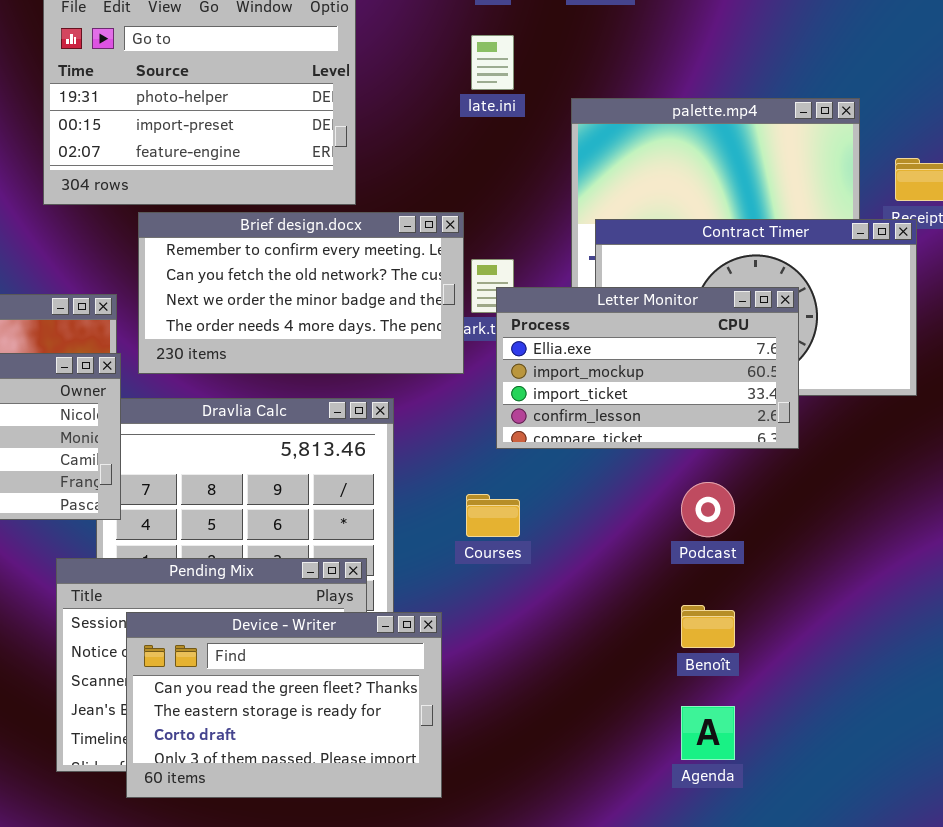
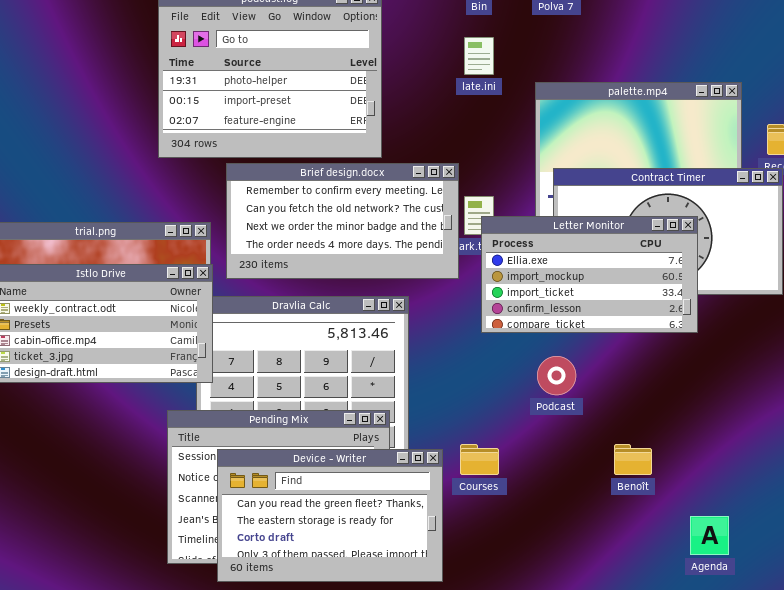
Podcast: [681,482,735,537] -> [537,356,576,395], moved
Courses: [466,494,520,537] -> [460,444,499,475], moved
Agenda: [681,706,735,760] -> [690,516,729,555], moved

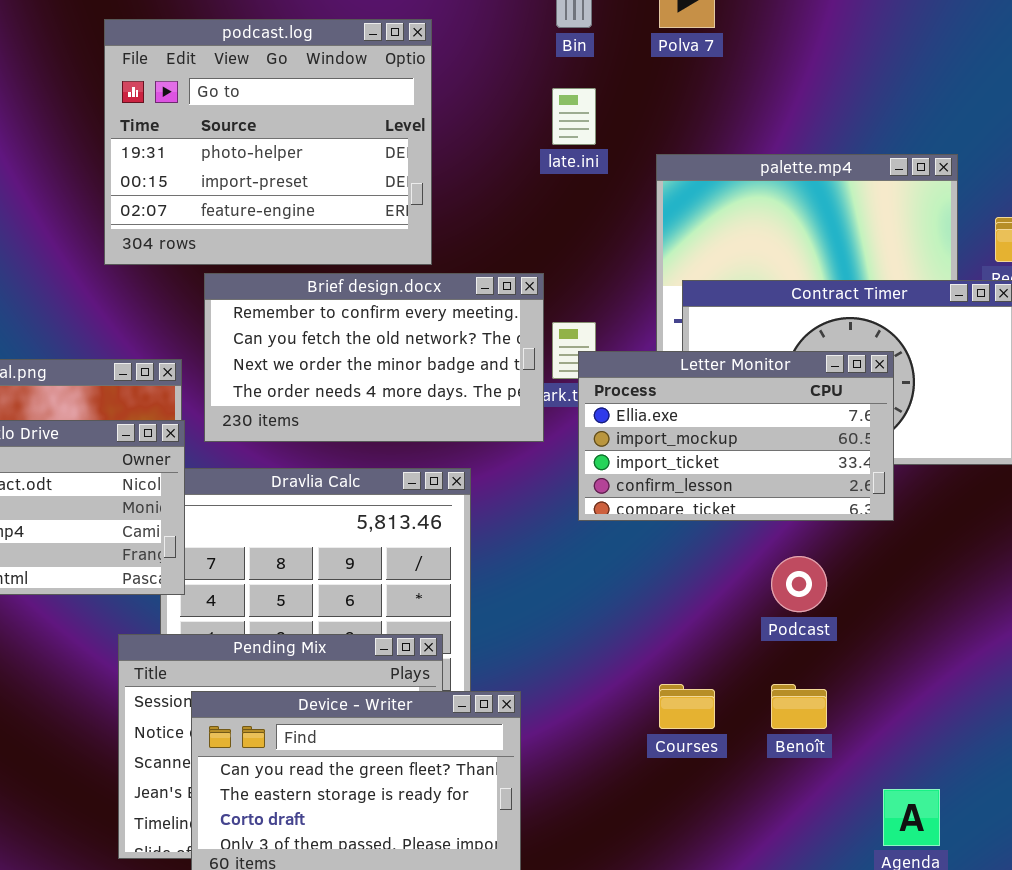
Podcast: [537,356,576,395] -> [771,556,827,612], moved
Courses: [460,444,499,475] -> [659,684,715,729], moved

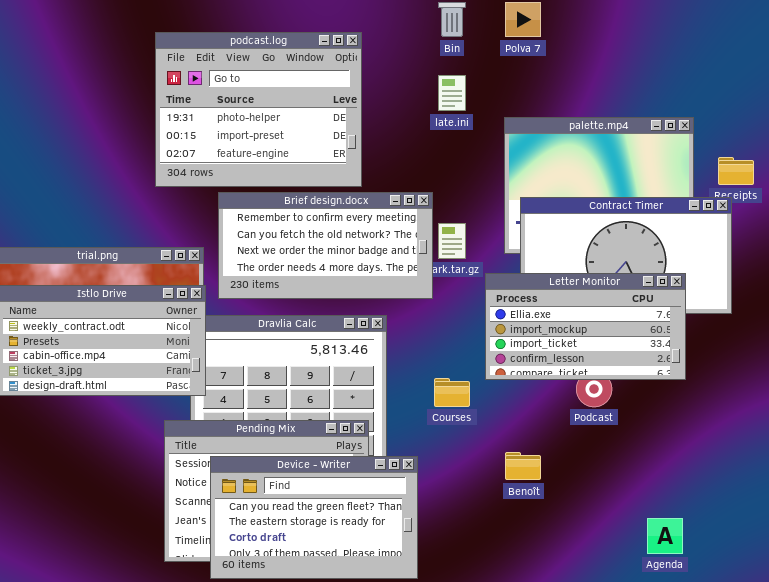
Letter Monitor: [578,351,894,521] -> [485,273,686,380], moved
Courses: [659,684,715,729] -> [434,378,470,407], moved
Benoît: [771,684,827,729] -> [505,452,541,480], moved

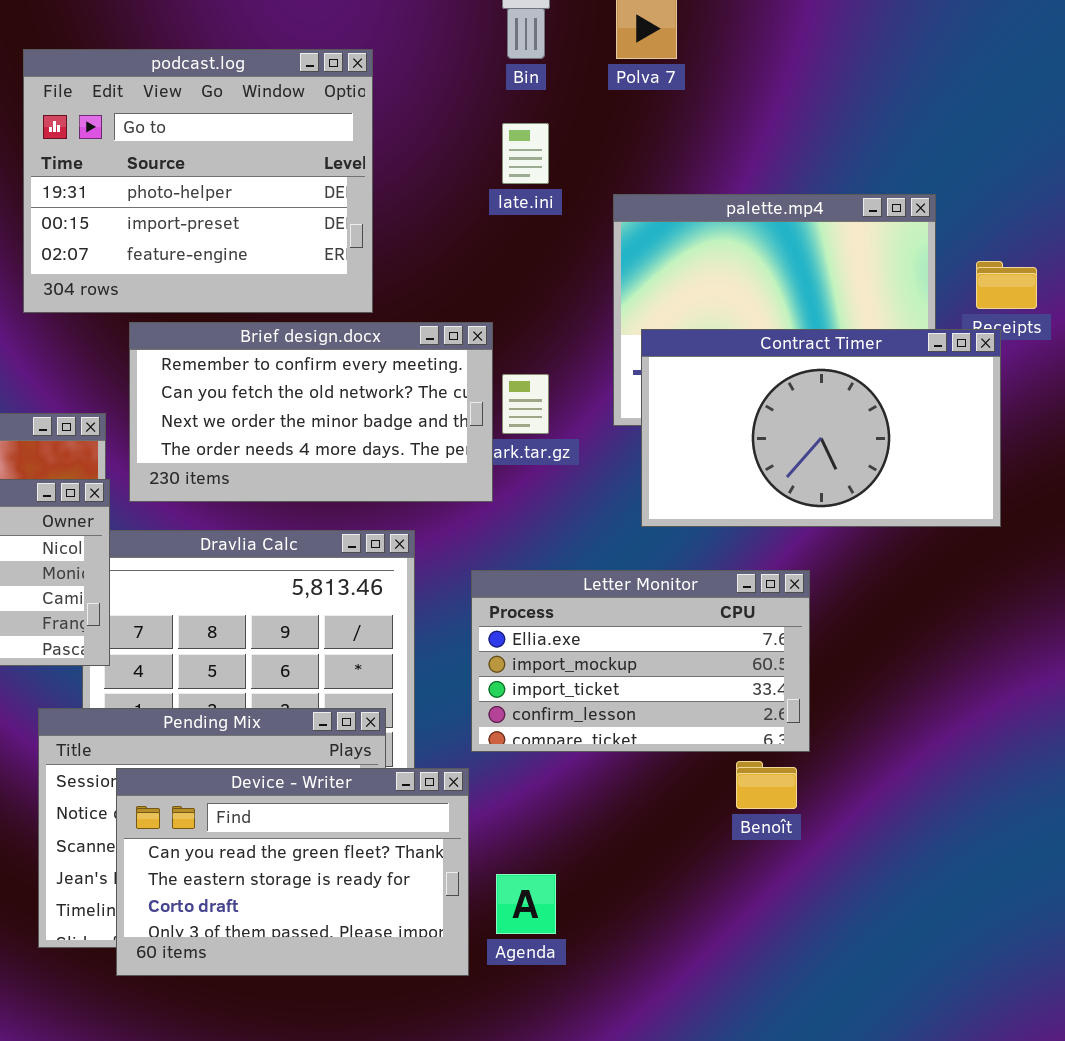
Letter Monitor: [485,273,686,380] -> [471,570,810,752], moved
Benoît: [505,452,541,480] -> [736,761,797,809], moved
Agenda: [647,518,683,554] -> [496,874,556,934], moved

▬▬▬

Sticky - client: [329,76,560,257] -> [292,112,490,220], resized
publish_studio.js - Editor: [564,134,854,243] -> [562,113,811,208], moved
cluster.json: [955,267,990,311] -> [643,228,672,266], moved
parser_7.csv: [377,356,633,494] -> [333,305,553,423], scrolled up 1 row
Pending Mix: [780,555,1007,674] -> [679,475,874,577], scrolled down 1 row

▬▬▬

Which lines above run from the one containing "Benoît: [505,452,541,480] ->" down to the one containing "Agenda: [647,518,683,554] ->"? Repeat exactly those, both ends included, and nothing else.

#### [RESULT FOR THIS TASK]
Benoît: [505,452,541,480] -> [736,761,797,809], moved
Agenda: [647,518,683,554] -> [496,874,556,934], moved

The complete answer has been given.